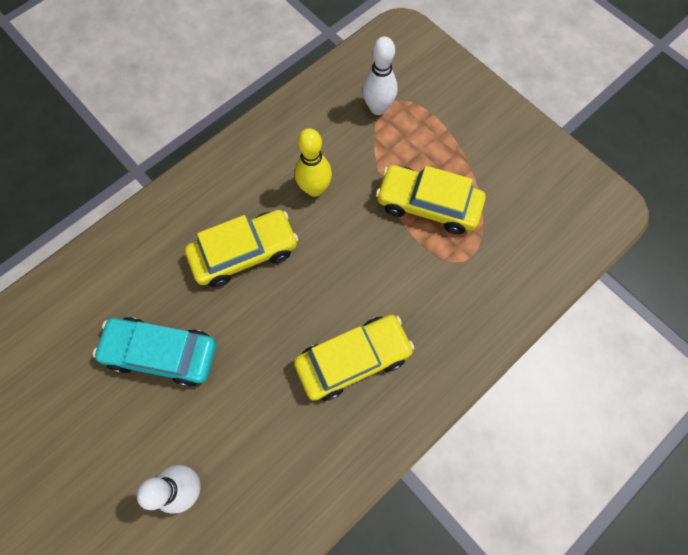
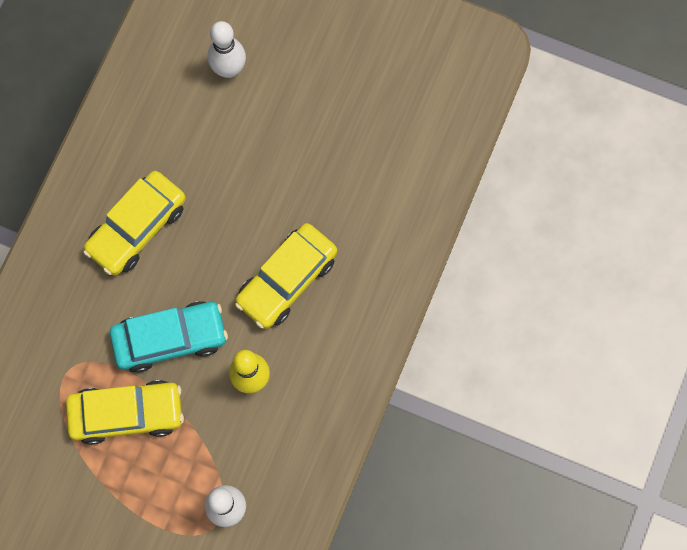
camera: 155 degrees right, 5 degrees up
(162, 353) = (311, 157): turquoise car -> turquoise car (170, 338)

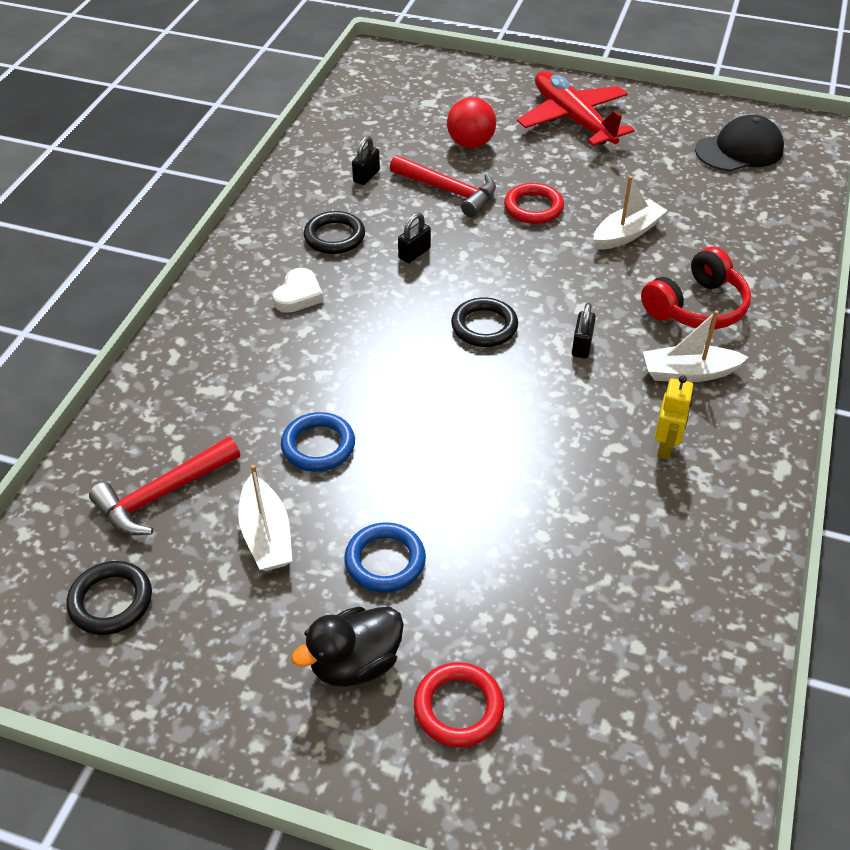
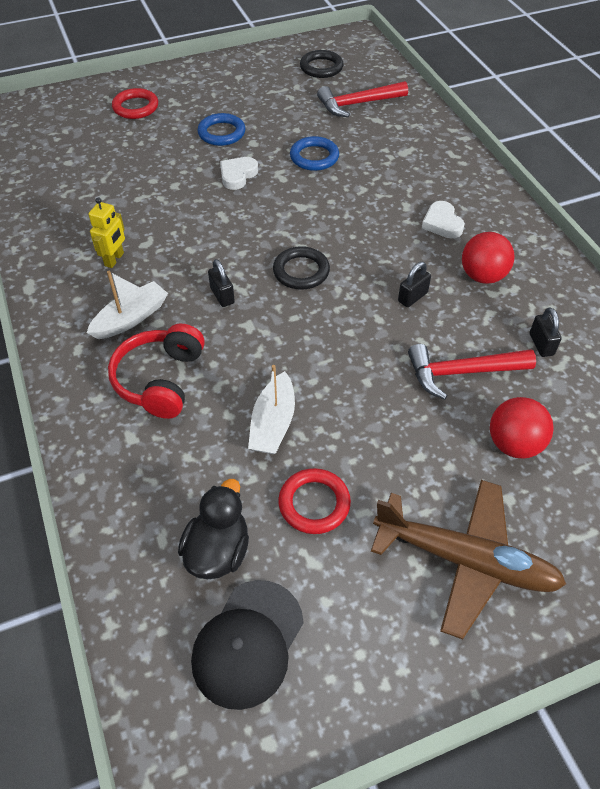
camera: 140 degrees right, 5 degrees up
(163, 494) = (358, 104): red hammer -> red hammer turned 120 degrees counterclockwise
(266, 535) = (289, 115): white boat -> none
(334, 237) = (482, 276): black ring -> red ball
(355, 663) = (194, 98): black duck -> black duck (218, 551)
(414, 253) = (412, 297): black padlock -> black padlock turned 45 degrees clockwise
(433, 476) = (237, 175): none -> white heart
(533, 207) = (377, 401): red ring -> red ring (314, 503)
(573, 120) = (465, 560): red plane -> brown plane
(665, 447) = (114, 259): yellow robot -> yellow robot turned 135 degrees counterclockwise

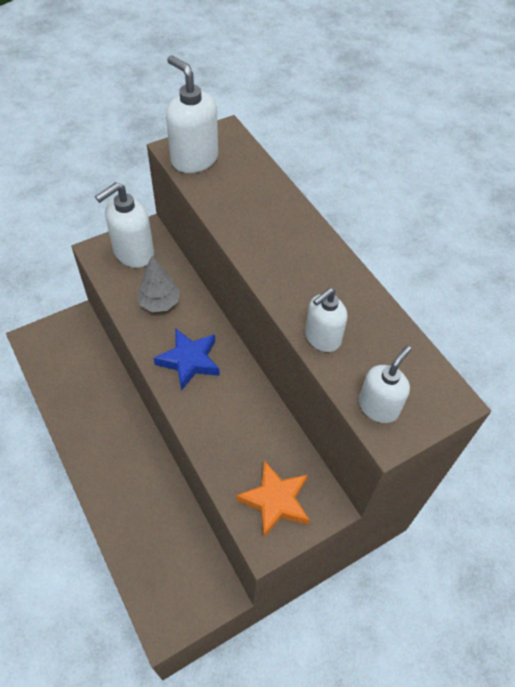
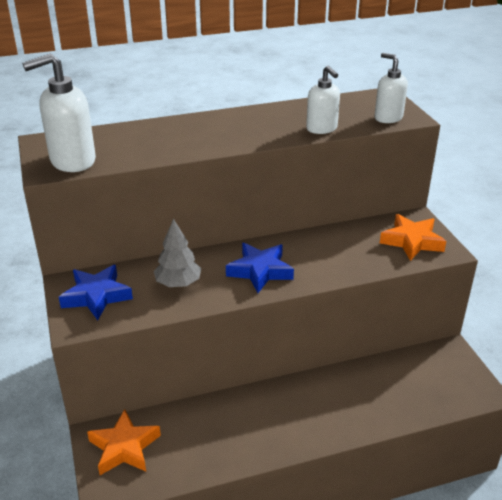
camera: 75 degrees left, 20 degrees down
(68, 338) = (124, 447): none -> orange star
(133, 253) = (96, 296): white soap dispenser -> blue star

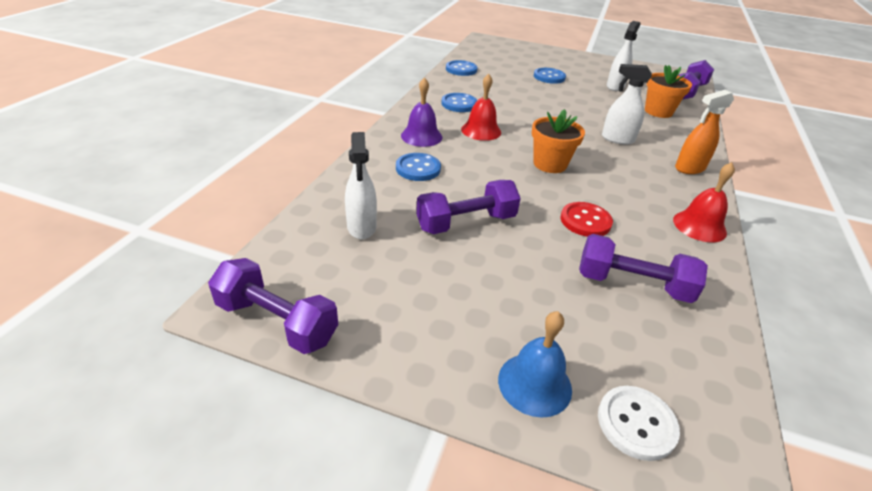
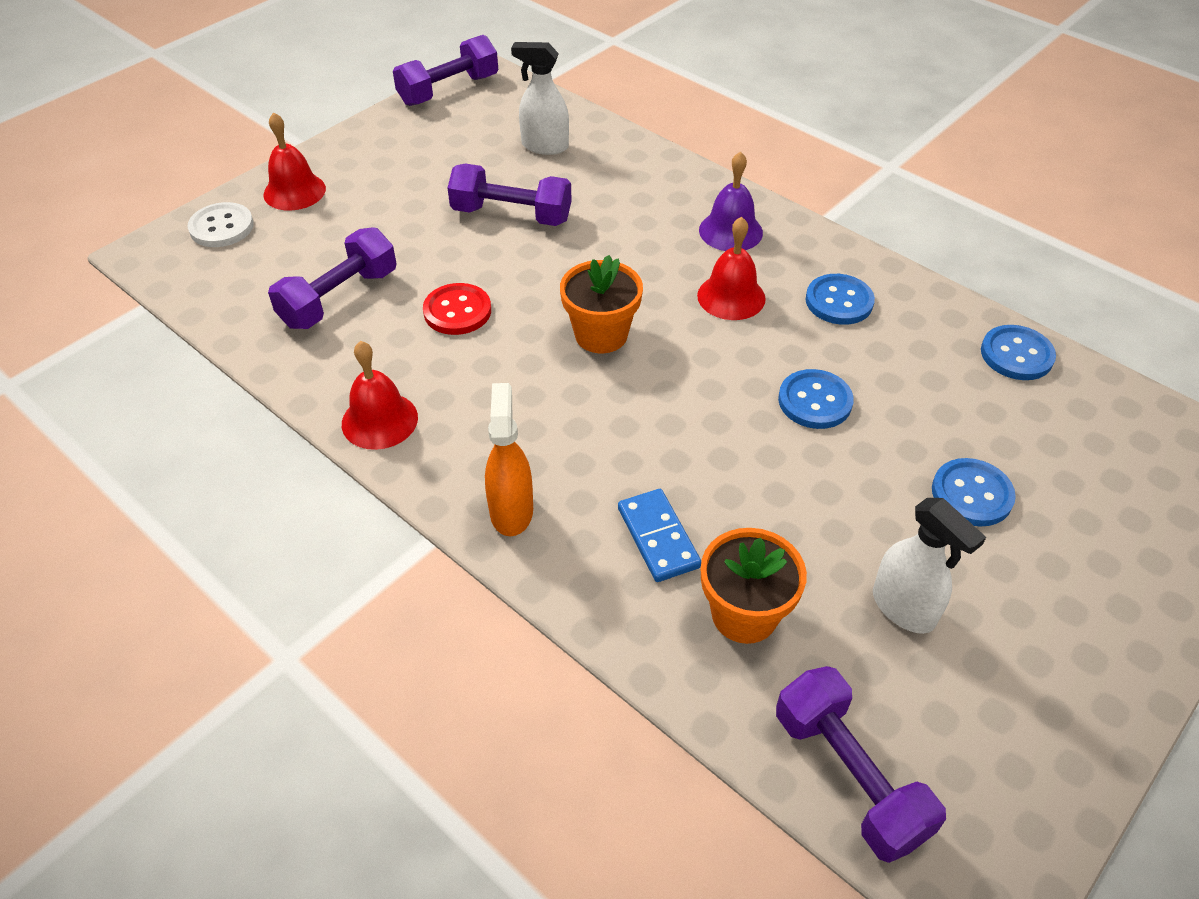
camera: 115 degrees right, 10 degrees up
(418, 168) = (642, 207): blue button -> blue button (815, 401)
(466, 222) = (511, 215): purple dumbbell -> purple dumbbell turned 75 degrees counterclockwise
(534, 384) = (294, 191): blue bell -> red bell
(617, 139) = (647, 462): white spray bottle -> none
(651, 131) = (658, 537): none -> blue domino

------------

### EXERCISE REQUIREMENTS
Take the lines from the start of the entries through the line containing "(68, 338) = (124, 447): none -> orange star" and set them down exactly, leaving out every picture.

### RESPONSE BOX
camera: 155 degrees right, 5 degrees up
(162, 353) = (311, 157): turquoise car -> turquoise car (170, 338)

camera: 140 degrees right, 5 degrees up
(163, 494) = (358, 104): red hammer -> red hammer turned 120 degrees counterclockwise
(266, 535) = (289, 115): white boat -> none
(334, 237) = (482, 276): black ring -> red ball
(355, 663) = (194, 98): black duck -> black duck (218, 551)
(414, 253) = (412, 297): black padlock -> black padlock turned 45 degrees clockwise
(433, 476) = (237, 175): none -> white heart
(533, 207) = (377, 401): red ring -> red ring (314, 503)
(573, 120) = (465, 560): red plane -> brown plane
(665, 447) = (114, 259): yellow robot -> yellow robot turned 135 degrees counterclockwise

camera: 75 degrees left, 20 degrees down
(68, 338) = (124, 447): none -> orange star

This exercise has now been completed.